** Directive **
Lay out as a numbered list the part of the listing that runs from its very first line through the line containing "28: (797, 831)", with both ends included and blank lines dropped. Leave the pictures out of your answer.

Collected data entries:

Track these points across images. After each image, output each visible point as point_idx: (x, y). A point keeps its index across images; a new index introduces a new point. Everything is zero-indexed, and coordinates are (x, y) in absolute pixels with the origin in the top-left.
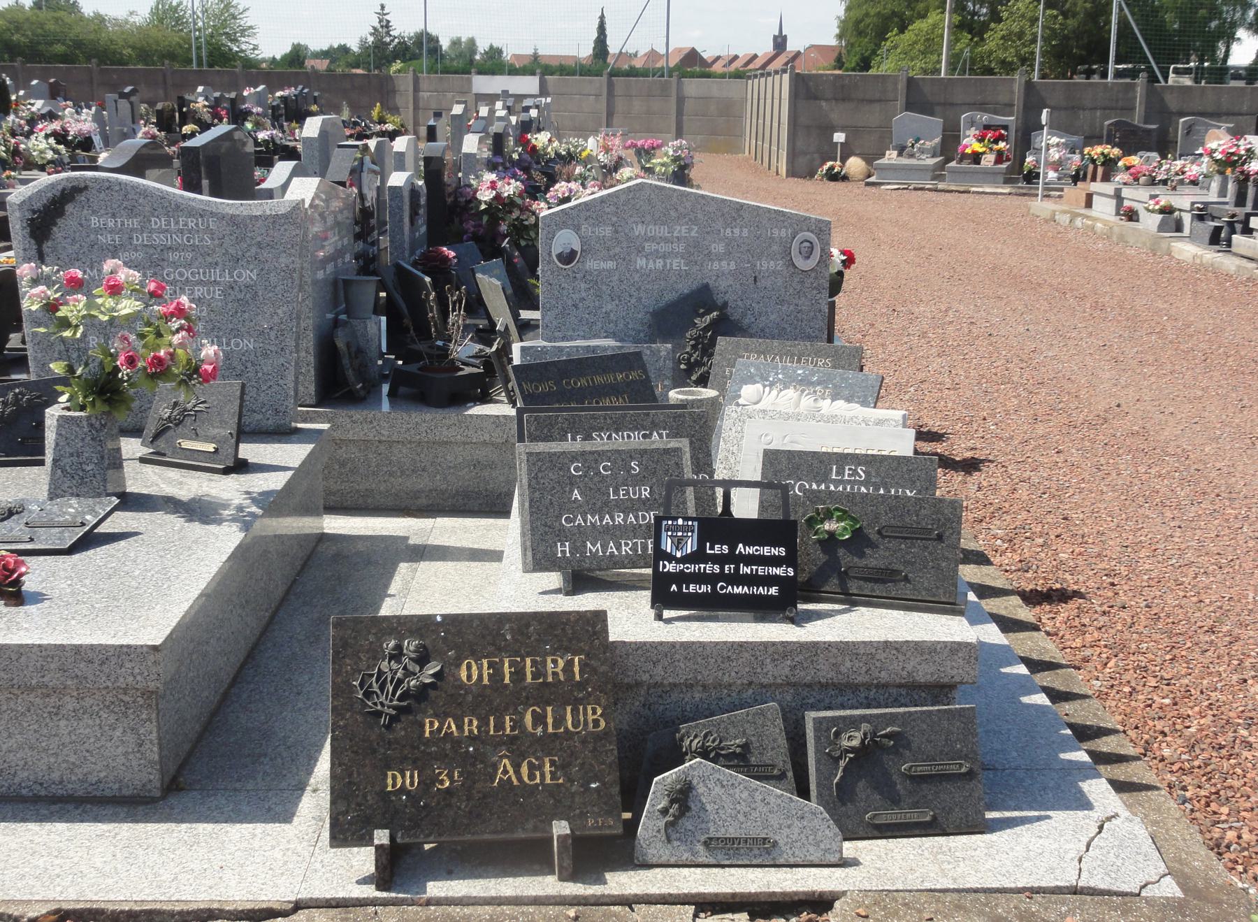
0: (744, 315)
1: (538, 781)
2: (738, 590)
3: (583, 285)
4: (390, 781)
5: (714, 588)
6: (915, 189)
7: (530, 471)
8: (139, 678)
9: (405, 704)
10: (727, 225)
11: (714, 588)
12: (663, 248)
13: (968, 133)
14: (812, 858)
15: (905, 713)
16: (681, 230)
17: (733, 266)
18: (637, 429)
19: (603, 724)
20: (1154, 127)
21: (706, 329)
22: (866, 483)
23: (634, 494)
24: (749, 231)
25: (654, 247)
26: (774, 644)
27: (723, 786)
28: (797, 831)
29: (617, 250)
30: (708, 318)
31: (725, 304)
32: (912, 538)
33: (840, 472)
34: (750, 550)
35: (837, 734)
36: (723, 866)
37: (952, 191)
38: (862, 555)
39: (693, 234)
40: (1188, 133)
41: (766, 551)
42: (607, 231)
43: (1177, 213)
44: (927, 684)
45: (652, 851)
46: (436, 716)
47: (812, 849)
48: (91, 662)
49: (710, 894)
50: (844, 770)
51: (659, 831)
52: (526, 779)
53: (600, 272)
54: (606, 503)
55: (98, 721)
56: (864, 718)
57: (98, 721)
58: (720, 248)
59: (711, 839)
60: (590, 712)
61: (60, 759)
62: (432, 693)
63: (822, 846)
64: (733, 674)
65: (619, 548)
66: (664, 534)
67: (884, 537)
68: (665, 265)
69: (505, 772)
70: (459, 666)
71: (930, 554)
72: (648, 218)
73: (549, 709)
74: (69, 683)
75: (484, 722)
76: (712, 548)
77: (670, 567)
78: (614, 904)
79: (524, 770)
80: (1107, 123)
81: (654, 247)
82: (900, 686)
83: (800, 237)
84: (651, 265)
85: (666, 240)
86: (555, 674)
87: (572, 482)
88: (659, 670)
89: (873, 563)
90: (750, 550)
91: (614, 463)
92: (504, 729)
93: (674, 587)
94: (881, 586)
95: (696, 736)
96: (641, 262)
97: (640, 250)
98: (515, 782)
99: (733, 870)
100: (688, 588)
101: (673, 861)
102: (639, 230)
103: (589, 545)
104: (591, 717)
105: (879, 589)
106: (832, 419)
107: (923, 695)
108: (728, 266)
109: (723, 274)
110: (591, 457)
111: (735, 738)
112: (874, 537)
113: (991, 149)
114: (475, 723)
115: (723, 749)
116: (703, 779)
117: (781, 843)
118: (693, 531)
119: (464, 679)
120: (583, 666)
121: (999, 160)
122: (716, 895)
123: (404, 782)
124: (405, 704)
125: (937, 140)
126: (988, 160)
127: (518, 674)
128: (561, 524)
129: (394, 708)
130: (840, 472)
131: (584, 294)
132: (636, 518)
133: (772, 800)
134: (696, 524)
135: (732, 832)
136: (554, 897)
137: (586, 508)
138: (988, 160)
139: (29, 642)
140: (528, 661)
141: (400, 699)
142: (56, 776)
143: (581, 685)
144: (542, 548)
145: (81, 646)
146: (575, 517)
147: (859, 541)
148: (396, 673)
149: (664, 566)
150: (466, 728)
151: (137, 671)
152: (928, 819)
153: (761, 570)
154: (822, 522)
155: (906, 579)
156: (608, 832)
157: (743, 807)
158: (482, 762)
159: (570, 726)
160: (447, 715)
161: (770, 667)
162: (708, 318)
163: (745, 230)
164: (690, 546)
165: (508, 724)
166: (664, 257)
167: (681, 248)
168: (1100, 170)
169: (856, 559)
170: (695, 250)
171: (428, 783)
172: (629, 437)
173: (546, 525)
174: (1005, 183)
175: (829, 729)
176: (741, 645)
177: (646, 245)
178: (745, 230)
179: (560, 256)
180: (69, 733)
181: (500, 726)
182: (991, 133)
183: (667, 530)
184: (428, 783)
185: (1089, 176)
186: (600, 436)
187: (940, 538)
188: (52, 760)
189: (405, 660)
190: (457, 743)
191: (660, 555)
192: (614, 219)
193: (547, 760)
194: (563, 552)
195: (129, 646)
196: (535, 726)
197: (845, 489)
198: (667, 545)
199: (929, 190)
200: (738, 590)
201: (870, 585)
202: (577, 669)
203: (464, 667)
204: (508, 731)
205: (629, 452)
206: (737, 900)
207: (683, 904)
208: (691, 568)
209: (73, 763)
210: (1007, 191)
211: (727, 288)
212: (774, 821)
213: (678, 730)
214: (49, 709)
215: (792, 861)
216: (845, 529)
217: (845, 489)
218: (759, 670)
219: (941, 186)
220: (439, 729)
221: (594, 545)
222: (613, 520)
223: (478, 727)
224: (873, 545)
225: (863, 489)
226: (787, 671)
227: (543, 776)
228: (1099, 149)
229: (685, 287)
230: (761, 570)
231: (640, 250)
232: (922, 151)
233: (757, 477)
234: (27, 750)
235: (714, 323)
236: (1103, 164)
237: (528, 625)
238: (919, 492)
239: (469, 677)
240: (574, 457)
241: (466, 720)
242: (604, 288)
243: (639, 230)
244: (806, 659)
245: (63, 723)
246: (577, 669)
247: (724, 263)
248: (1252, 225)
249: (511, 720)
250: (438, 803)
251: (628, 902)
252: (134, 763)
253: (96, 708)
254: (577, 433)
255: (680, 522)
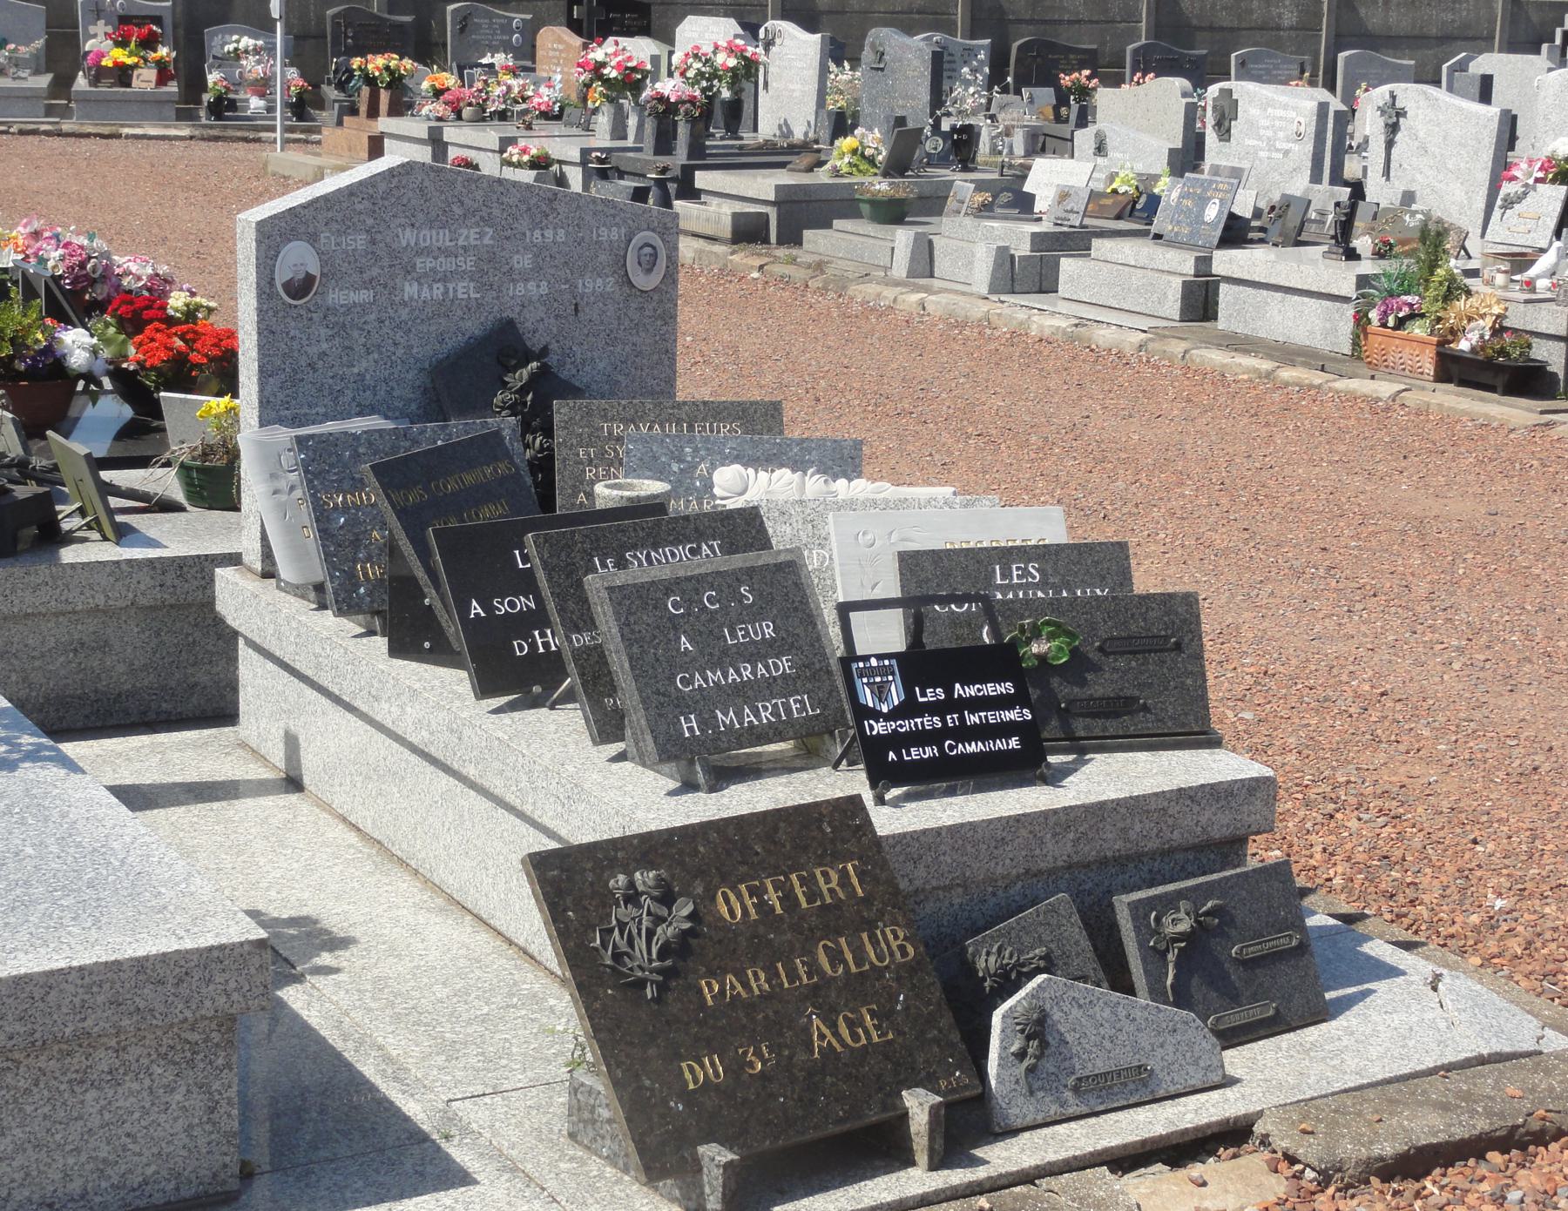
0: (562, 364)
1: (864, 1041)
2: (973, 748)
3: (323, 331)
4: (688, 1076)
5: (941, 749)
6: (22, 133)
7: (617, 614)
8: (235, 996)
9: (669, 963)
10: (535, 225)
11: (941, 749)
12: (445, 264)
13: (92, 30)
14: (1193, 1082)
15: (1221, 880)
16: (467, 235)
17: (544, 290)
18: (681, 542)
19: (910, 950)
20: (408, 19)
21: (523, 391)
22: (1043, 585)
23: (756, 633)
24: (567, 234)
25: (430, 263)
26: (1055, 811)
27: (1080, 1006)
28: (1171, 1049)
29: (375, 271)
30: (525, 373)
31: (545, 351)
32: (1144, 652)
33: (1006, 574)
34: (971, 691)
35: (1158, 919)
36: (1097, 1114)
37: (88, 135)
38: (1083, 683)
39: (487, 241)
40: (462, 30)
41: (990, 689)
42: (359, 241)
43: (555, 167)
44: (1205, 839)
45: (1014, 1111)
46: (711, 973)
47: (1191, 1069)
48: (161, 982)
49: (1117, 1147)
50: (1177, 965)
51: (1017, 1082)
52: (849, 1041)
53: (349, 309)
54: (726, 651)
55: (147, 1082)
56: (1180, 894)
57: (147, 1082)
58: (523, 261)
59: (1079, 1079)
60: (891, 937)
61: (83, 1158)
62: (693, 942)
63: (1202, 1064)
64: (1008, 861)
65: (757, 715)
66: (858, 683)
67: (1107, 654)
68: (446, 292)
69: (822, 1037)
70: (713, 899)
71: (1170, 669)
72: (421, 216)
73: (842, 940)
74: (125, 1022)
75: (772, 975)
76: (924, 694)
77: (879, 728)
78: (1015, 1185)
79: (844, 1031)
80: (330, 12)
81: (430, 263)
82: (1186, 850)
83: (637, 240)
84: (426, 294)
85: (446, 252)
86: (831, 891)
87: (675, 624)
88: (921, 872)
89: (1099, 691)
90: (971, 691)
91: (720, 591)
92: (800, 979)
93: (892, 756)
94: (1115, 723)
95: (988, 954)
96: (410, 290)
97: (409, 270)
98: (839, 1049)
99: (1113, 1116)
100: (909, 754)
101: (1040, 1119)
102: (408, 237)
103: (720, 715)
104: (894, 945)
105: (1112, 726)
106: (851, 505)
107: (1212, 856)
108: (536, 289)
109: (530, 301)
110: (690, 586)
111: (1032, 948)
112: (1094, 656)
113: (146, 60)
114: (762, 976)
115: (1023, 965)
116: (1057, 1001)
117: (1157, 1069)
118: (893, 674)
119: (727, 917)
120: (861, 875)
121: (163, 79)
122: (1125, 1146)
123: (706, 1075)
124: (669, 963)
125: (39, 43)
126: (145, 79)
127: (788, 899)
128: (676, 688)
129: (659, 971)
130: (1006, 574)
131: (325, 346)
132: (767, 667)
133: (1138, 1014)
134: (894, 662)
135: (1101, 1066)
136: (943, 1190)
137: (702, 661)
138: (145, 79)
139: (62, 964)
140: (794, 877)
141: (663, 954)
142: (75, 1186)
143: (867, 901)
144: (663, 728)
145: (147, 958)
146: (692, 676)
147: (1079, 665)
148: (640, 922)
149: (872, 728)
150: (754, 986)
151: (232, 985)
152: (1271, 1012)
153: (992, 717)
154: (1028, 642)
155: (1145, 708)
156: (967, 1094)
157: (1107, 1031)
158: (790, 1028)
159: (874, 959)
160: (725, 972)
161: (1050, 845)
162: (525, 373)
163: (561, 232)
164: (896, 696)
165: (802, 970)
166: (444, 280)
167: (468, 264)
168: (384, 97)
169: (1076, 690)
170: (491, 268)
171: (737, 1068)
172: (673, 555)
173: (658, 693)
174: (178, 119)
175: (1147, 916)
176: (1018, 819)
177: (418, 261)
178: (561, 232)
179: (287, 286)
180: (100, 1112)
181: (793, 975)
182: (134, 28)
183: (861, 677)
184: (737, 1068)
185: (363, 108)
186: (635, 556)
187: (1178, 647)
188: (71, 1161)
189: (647, 902)
190: (751, 1006)
191: (863, 713)
192: (370, 222)
193: (864, 1010)
194: (691, 729)
195: (222, 947)
196: (833, 967)
197: (1016, 595)
198: (867, 698)
199: (47, 133)
200: (973, 748)
201: (1100, 722)
202: (855, 881)
203: (720, 899)
204: (805, 980)
205: (734, 572)
206: (1148, 1148)
207: (947, 1200)
208: (906, 726)
209: (104, 1161)
210: (186, 132)
211: (537, 328)
212: (1144, 1041)
213: (965, 949)
214: (71, 1076)
215: (1173, 1090)
216: (1060, 649)
217: (1016, 595)
218: (1038, 852)
219: (67, 126)
220: (722, 991)
221: (726, 714)
222: (740, 675)
223: (768, 981)
224: (1097, 669)
225: (1040, 594)
226: (1069, 848)
227: (867, 1032)
228: (380, 61)
229: (473, 326)
230: (992, 717)
231: (409, 270)
232: (17, 63)
233: (895, 592)
234: (30, 1152)
235: (533, 377)
236: (389, 86)
237: (776, 829)
238: (1112, 590)
239: (732, 912)
240: (670, 587)
241: (749, 972)
242: (356, 334)
243: (408, 237)
244: (1091, 827)
245: (91, 1095)
246: (855, 881)
247: (531, 285)
248: (698, 185)
249: (803, 963)
250: (758, 1095)
251: (1028, 1177)
252: (202, 1142)
253: (145, 1061)
254: (606, 556)
255: (874, 662)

** Written solution **
1. Track these points across images. After each image, output each visible point as point_idx: (x, y). A point keeps its index across images; a new index introduces a new point. Everything is zero-indexed, and coordinates are (x, y) in absolute pixels with the origin in the top-left.
2. 0: (744, 315)
3. 1: (538, 781)
4. 2: (738, 590)
5. 3: (583, 285)
6. 4: (390, 781)
7. 5: (714, 588)
8. 6: (915, 189)
9. 7: (530, 471)
10. 8: (139, 678)
11. 9: (405, 704)
12. 10: (727, 225)
13. 11: (714, 588)
14. 12: (663, 248)
15. 13: (968, 133)
16. 14: (812, 858)
17. 15: (905, 713)
18. 16: (681, 230)
19. 17: (733, 266)
20. 18: (637, 429)
21. 19: (603, 724)
22. 20: (1154, 127)
23. 21: (706, 329)
24. 22: (866, 483)
25. 23: (634, 494)
26. 24: (749, 231)
27. 25: (654, 247)
28. 26: (774, 644)
29. 27: (723, 786)
30. 28: (797, 831)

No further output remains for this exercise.